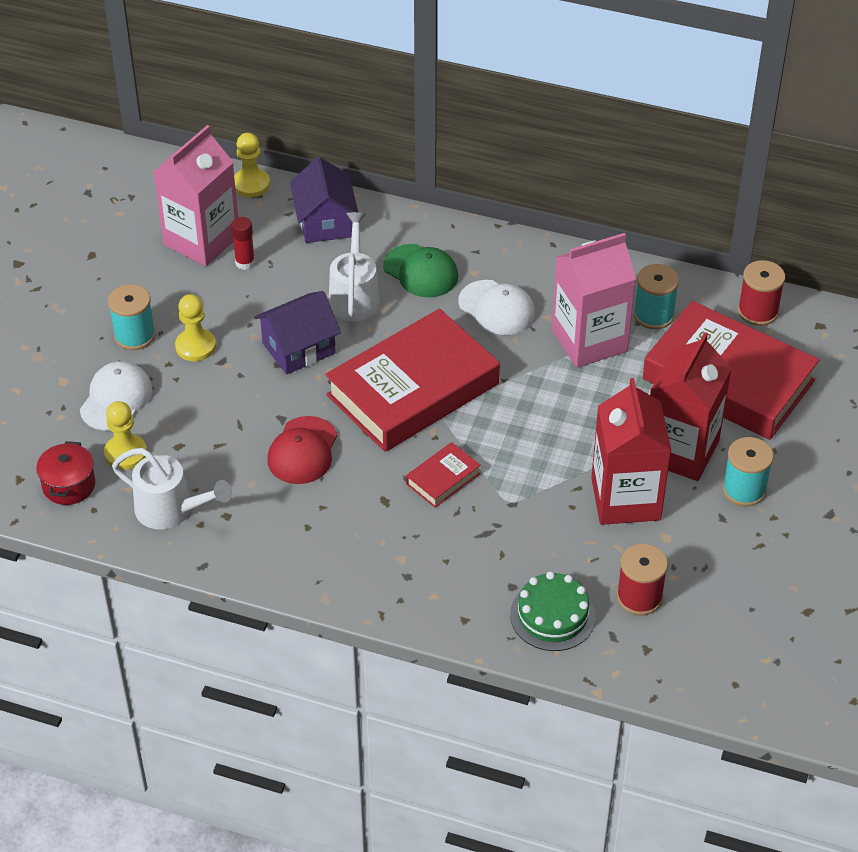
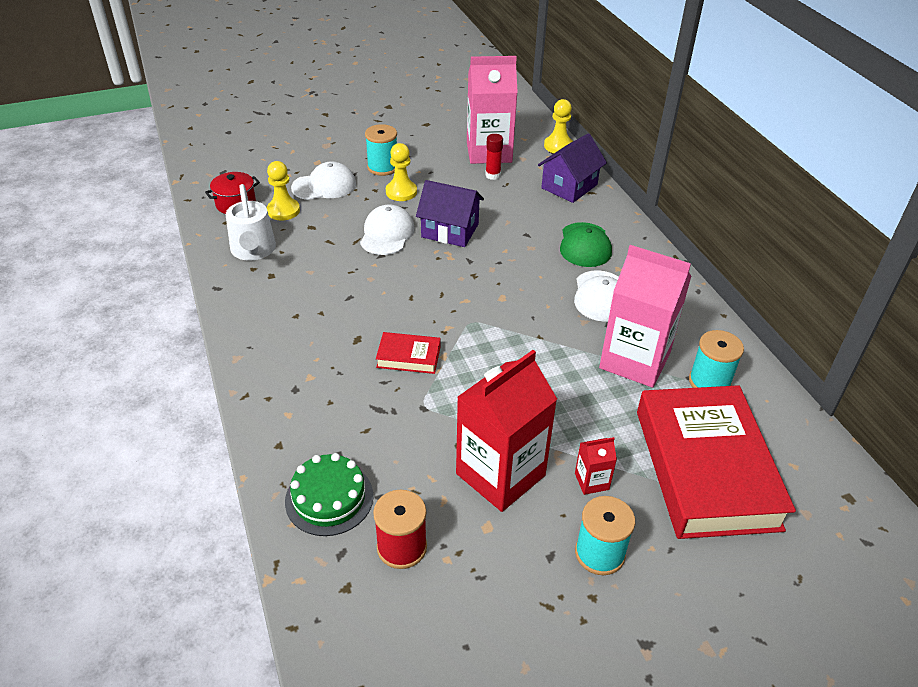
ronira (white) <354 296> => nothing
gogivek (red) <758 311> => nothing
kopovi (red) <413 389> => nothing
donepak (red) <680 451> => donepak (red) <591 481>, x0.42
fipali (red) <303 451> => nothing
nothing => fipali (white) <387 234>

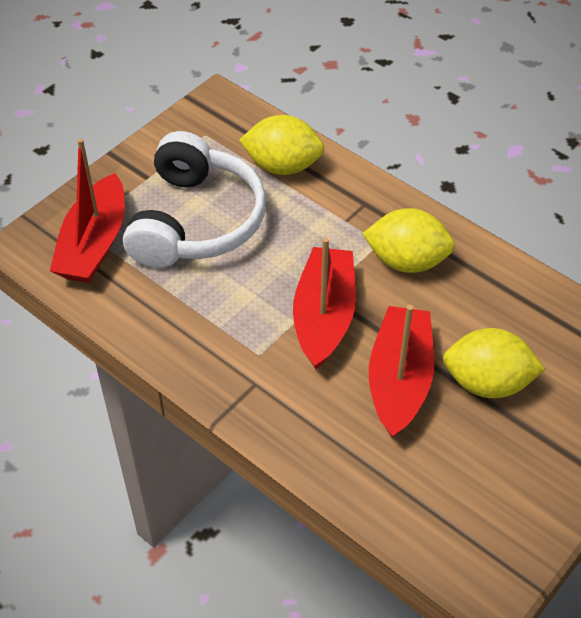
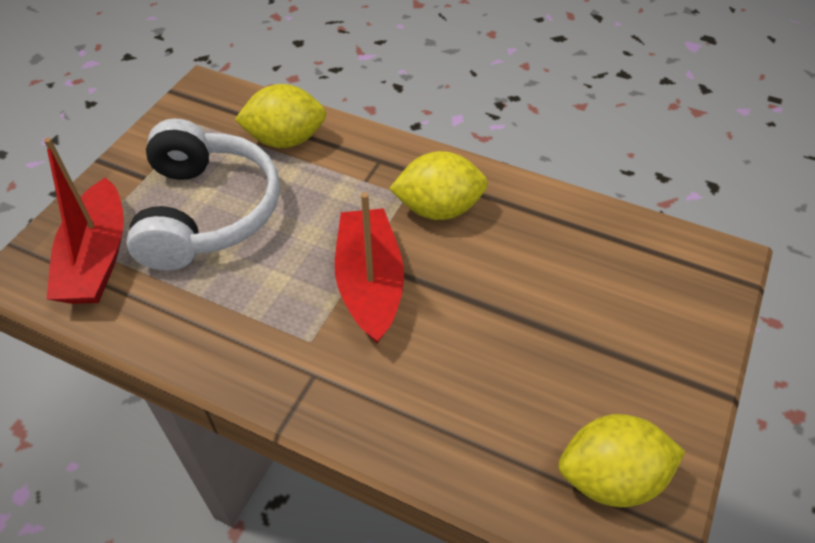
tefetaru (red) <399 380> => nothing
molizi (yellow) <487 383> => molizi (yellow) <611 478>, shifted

* * *

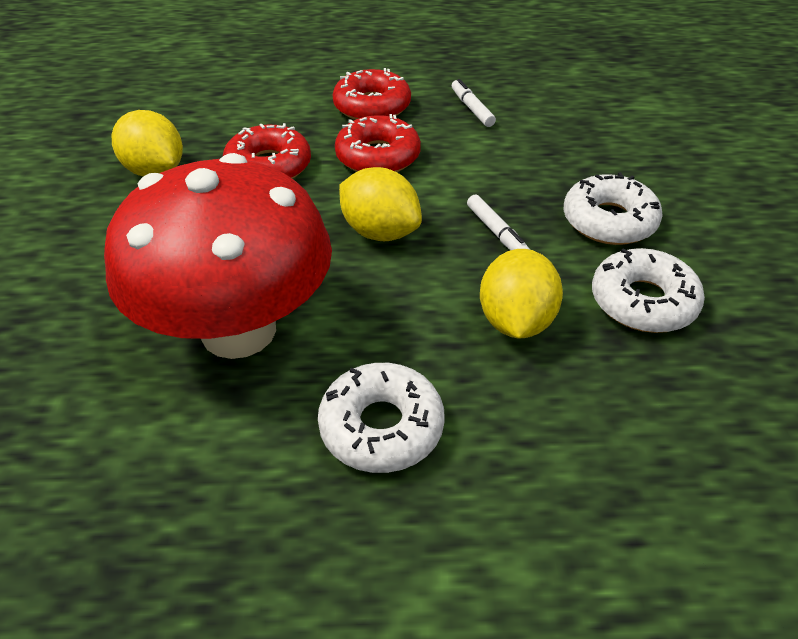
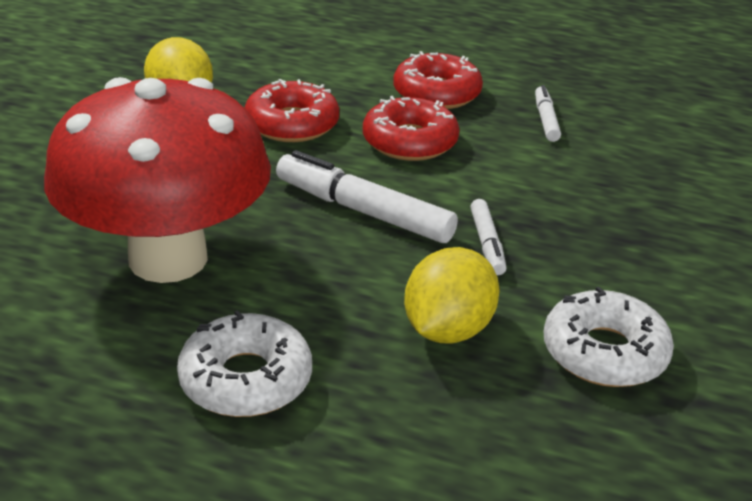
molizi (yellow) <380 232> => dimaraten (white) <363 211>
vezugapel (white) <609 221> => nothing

- **Assigned task**: Give again, exactly as written above, every line from the one holding "ronira (white) <354 296> => nothing" to the one holding "molizi (yellow) <487", with both ends kept and the pictures left out.

- **Result**:
ronira (white) <354 296> => nothing
gogivek (red) <758 311> => nothing
kopovi (red) <413 389> => nothing
donepak (red) <680 451> => donepak (red) <591 481>, x0.42
fipali (red) <303 451> => nothing
nothing => fipali (white) <387 234>

tefetaru (red) <399 380> => nothing
molizi (yellow) <487 383> => molizi (yellow) <611 478>, shifted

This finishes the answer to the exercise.